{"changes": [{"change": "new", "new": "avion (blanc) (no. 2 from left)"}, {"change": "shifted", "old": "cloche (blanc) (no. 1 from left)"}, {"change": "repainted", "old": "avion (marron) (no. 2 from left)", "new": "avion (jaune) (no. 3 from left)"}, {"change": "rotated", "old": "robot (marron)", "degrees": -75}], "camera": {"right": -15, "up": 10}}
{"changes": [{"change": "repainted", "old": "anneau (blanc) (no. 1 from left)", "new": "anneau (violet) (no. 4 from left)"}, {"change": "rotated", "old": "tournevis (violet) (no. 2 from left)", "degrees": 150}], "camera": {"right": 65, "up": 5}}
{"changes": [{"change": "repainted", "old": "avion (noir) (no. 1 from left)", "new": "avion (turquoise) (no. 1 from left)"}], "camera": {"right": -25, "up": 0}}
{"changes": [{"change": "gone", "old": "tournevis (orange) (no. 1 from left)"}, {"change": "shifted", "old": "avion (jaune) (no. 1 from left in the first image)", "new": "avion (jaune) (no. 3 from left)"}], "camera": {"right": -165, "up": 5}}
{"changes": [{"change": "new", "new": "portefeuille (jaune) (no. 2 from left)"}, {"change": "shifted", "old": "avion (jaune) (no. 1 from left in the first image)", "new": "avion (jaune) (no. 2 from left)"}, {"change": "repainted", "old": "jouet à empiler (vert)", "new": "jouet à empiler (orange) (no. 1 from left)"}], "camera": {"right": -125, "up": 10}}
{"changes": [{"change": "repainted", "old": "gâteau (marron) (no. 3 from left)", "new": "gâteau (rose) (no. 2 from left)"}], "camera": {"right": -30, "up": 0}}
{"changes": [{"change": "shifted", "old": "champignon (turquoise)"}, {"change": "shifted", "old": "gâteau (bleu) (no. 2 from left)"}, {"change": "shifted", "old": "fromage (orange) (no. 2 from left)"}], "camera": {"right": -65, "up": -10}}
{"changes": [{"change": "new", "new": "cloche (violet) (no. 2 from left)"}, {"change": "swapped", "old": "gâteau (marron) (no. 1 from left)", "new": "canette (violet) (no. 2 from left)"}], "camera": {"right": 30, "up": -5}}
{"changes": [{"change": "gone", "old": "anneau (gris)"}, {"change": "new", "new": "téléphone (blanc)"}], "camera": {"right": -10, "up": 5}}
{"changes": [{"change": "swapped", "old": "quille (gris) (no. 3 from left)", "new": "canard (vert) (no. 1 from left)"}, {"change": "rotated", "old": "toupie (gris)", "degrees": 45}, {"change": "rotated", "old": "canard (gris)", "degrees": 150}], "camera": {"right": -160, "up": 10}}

• **Problem statement**
The task requires each record above to be restated exactly.

• **Result for this exercise**
{"changes": [{"change": "new", "new": "avion (blanc) (no. 2 from left)"}, {"change": "shifted", "old": "cloche (blanc) (no. 1 from left)"}, {"change": "repainted", "old": "avion (marron) (no. 2 from left)", "new": "avion (jaune) (no. 3 from left)"}, {"change": "rotated", "old": "robot (marron)", "degrees": -75}], "camera": {"right": -15, "up": 10}}
{"changes": [{"change": "repainted", "old": "anneau (blanc) (no. 1 from left)", "new": "anneau (violet) (no. 4 from left)"}, {"change": "rotated", "old": "tournevis (violet) (no. 2 from left)", "degrees": 150}], "camera": {"right": 65, "up": 5}}
{"changes": [{"change": "repainted", "old": "avion (noir) (no. 1 from left)", "new": "avion (turquoise) (no. 1 from left)"}], "camera": {"right": -25, "up": 0}}
{"changes": [{"change": "gone", "old": "tournevis (orange) (no. 1 from left)"}, {"change": "shifted", "old": "avion (jaune) (no. 1 from left in the first image)", "new": "avion (jaune) (no. 3 from left)"}], "camera": {"right": -165, "up": 5}}
{"changes": [{"change": "new", "new": "portefeuille (jaune) (no. 2 from left)"}, {"change": "shifted", "old": "avion (jaune) (no. 1 from left in the first image)", "new": "avion (jaune) (no. 2 from left)"}, {"change": "repainted", "old": "jouet à empiler (vert)", "new": "jouet à empiler (orange) (no. 1 from left)"}], "camera": {"right": -125, "up": 10}}
{"changes": [{"change": "repainted", "old": "gâteau (marron) (no. 3 from left)", "new": "gâteau (rose) (no. 2 from left)"}], "camera": {"right": -30, "up": 0}}
{"changes": [{"change": "shifted", "old": "champignon (turquoise)"}, {"change": "shifted", "old": "gâteau (bleu) (no. 2 from left)"}, {"change": "shifted", "old": "fromage (orange) (no. 2 from left)"}], "camera": {"right": -65, "up": -10}}
{"changes": [{"change": "new", "new": "cloche (violet) (no. 2 from left)"}, {"change": "swapped", "old": "gâteau (marron) (no. 1 from left)", "new": "canette (violet) (no. 2 from left)"}], "camera": {"right": 30, "up": -5}}
{"changes": [{"change": "gone", "old": "anneau (gris)"}, {"change": "new", "new": "téléphone (blanc)"}], "camera": {"right": -10, "up": 5}}
{"changes": [{"change": "swapped", "old": "quille (gris) (no. 3 from left)", "new": "canard (vert) (no. 1 from left)"}, {"change": "rotated", "old": "toupie (gris)", "degrees": 45}, {"change": "rotated", "old": "canard (gris)", "degrees": 150}], "camera": {"right": -160, "up": 10}}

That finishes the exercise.